■ Work required ■
From the records below, output exactly the lines running from the line containing "red brick B6:B7" through the line containing "white brick I3", and no others.

■ Entries provided ■
■ ■ ■ ■ ■

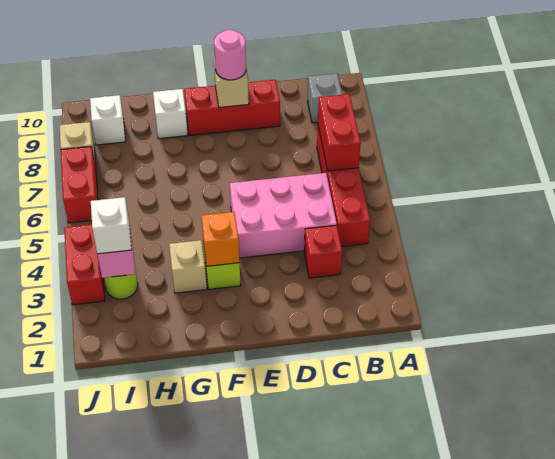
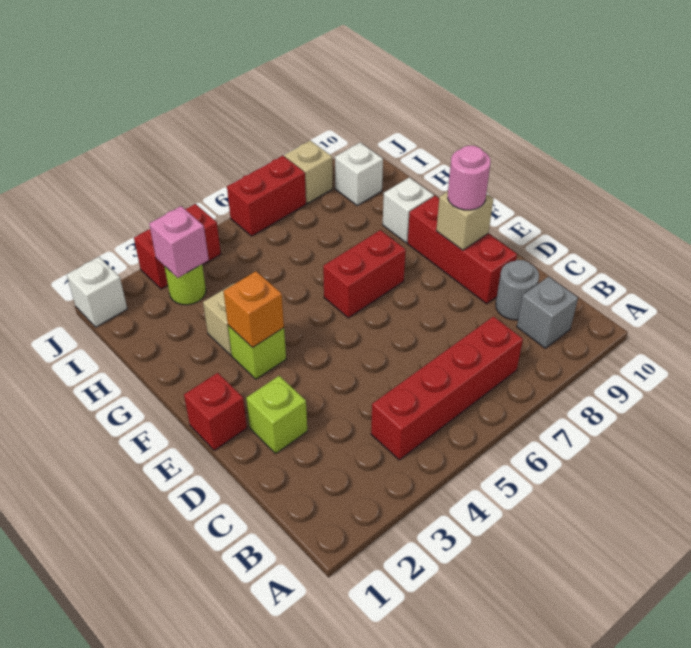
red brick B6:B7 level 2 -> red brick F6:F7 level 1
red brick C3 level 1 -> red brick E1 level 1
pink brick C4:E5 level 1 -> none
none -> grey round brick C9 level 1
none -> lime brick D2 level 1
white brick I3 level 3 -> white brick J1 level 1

■ ■ ■ ■ ■

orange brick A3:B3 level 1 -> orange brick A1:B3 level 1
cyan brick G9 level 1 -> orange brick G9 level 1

■ ■ ■ ■ ■

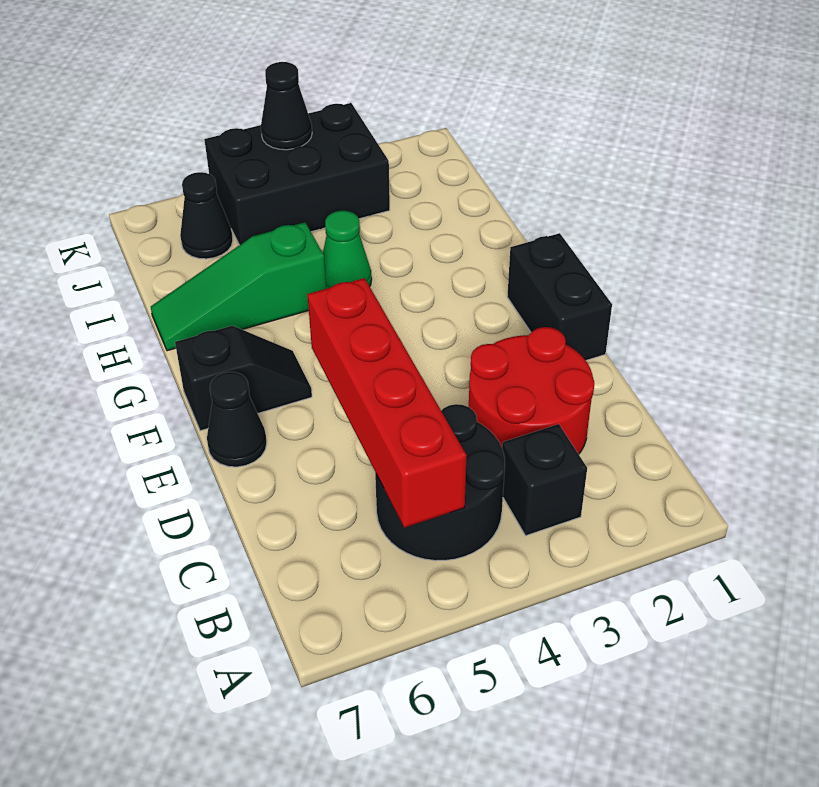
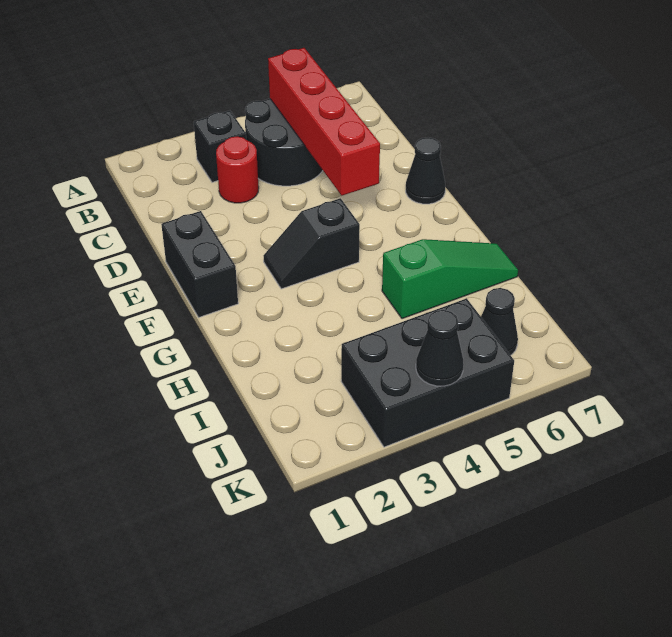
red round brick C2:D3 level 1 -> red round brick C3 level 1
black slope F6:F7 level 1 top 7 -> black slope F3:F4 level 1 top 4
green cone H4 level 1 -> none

■ ■ ■ ■ ■

■ Completed exercise ■
red brick B6:B7 level 2 -> red brick F6:F7 level 1
red brick C3 level 1 -> red brick E1 level 1
pink brick C4:E5 level 1 -> none
none -> grey round brick C9 level 1
none -> lime brick D2 level 1
white brick I3 level 3 -> white brick J1 level 1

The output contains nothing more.